• [Your task]: Copy out the rows below word for word, beginning at the line that contains "Image resolution: width=960" and stopping after the line that contains "This screenshot has width=960, height=540.".

[Source records]

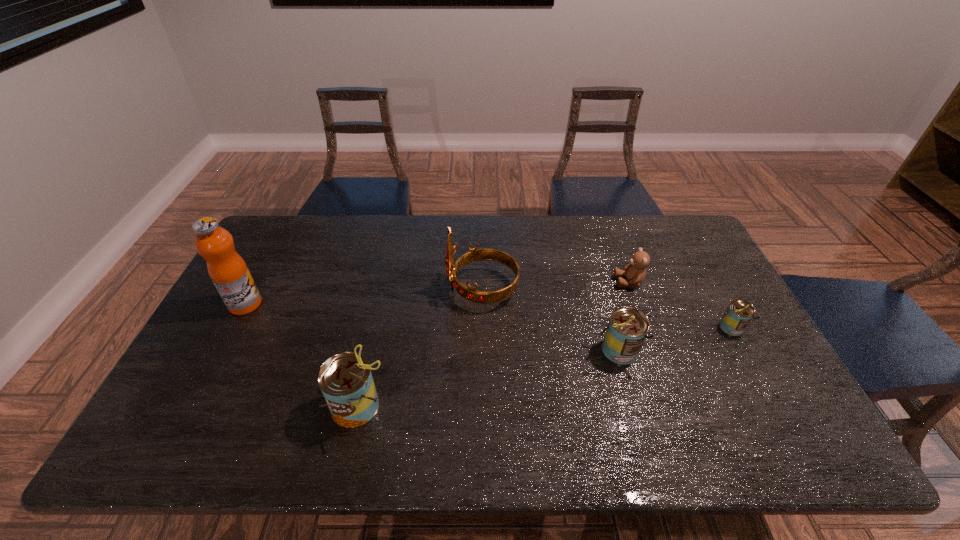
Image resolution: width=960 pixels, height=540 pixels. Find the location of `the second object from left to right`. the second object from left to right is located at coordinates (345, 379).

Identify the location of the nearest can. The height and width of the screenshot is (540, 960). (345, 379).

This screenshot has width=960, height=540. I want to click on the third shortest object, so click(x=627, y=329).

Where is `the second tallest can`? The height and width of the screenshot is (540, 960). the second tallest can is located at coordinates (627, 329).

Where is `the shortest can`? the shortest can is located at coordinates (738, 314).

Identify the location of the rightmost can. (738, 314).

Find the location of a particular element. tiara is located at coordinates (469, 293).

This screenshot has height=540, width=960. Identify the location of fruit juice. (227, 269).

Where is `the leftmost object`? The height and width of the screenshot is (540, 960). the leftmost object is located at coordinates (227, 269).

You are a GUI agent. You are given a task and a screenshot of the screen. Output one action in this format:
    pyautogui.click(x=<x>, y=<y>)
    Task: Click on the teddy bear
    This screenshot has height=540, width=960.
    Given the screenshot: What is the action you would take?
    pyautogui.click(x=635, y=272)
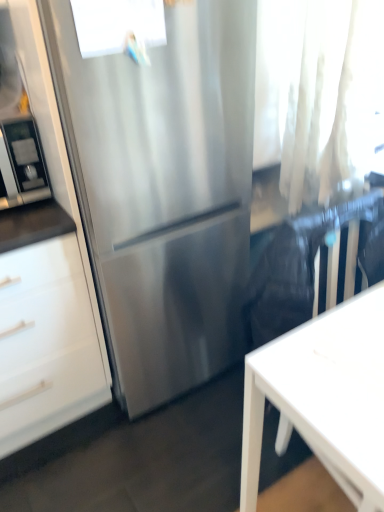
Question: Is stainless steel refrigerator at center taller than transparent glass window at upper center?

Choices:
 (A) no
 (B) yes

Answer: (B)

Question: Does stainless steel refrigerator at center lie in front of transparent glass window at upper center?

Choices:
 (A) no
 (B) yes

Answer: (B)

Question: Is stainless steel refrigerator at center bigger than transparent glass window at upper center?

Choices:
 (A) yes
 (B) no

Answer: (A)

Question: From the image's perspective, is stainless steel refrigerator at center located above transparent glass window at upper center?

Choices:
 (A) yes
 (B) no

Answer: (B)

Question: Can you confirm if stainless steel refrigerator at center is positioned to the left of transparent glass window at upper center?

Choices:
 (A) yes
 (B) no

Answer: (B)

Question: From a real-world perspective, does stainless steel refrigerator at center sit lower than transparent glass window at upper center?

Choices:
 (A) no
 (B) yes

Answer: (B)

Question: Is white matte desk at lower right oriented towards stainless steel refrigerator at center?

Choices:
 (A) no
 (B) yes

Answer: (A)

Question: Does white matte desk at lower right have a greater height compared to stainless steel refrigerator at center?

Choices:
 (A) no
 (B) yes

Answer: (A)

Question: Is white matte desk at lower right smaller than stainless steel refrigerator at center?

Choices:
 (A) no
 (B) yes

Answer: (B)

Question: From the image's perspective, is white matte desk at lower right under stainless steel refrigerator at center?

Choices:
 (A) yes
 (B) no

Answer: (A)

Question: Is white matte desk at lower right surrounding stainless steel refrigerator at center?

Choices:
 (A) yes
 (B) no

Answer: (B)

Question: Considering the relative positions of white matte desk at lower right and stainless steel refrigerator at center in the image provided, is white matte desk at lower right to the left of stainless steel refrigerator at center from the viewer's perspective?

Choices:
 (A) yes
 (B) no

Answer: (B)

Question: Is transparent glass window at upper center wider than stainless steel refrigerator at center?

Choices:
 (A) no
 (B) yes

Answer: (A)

...

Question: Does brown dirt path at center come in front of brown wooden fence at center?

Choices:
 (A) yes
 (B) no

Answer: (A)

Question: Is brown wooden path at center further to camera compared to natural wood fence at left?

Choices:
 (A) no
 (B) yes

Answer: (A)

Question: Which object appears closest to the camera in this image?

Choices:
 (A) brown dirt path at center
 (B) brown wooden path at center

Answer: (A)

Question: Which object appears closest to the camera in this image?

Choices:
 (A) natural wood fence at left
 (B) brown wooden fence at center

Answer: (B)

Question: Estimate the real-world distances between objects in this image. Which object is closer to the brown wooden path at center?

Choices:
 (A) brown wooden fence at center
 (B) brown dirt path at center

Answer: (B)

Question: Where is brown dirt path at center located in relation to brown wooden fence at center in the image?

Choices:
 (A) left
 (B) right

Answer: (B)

• [Final answer]:
Image resolution: width=960 pixels, height=540 pixels. Find the location of `the second object from left to right`. the second object from left to right is located at coordinates (345, 379).

Identify the location of the nearest can. The height and width of the screenshot is (540, 960). (345, 379).

This screenshot has width=960, height=540. I want to click on the third shortest object, so click(x=627, y=329).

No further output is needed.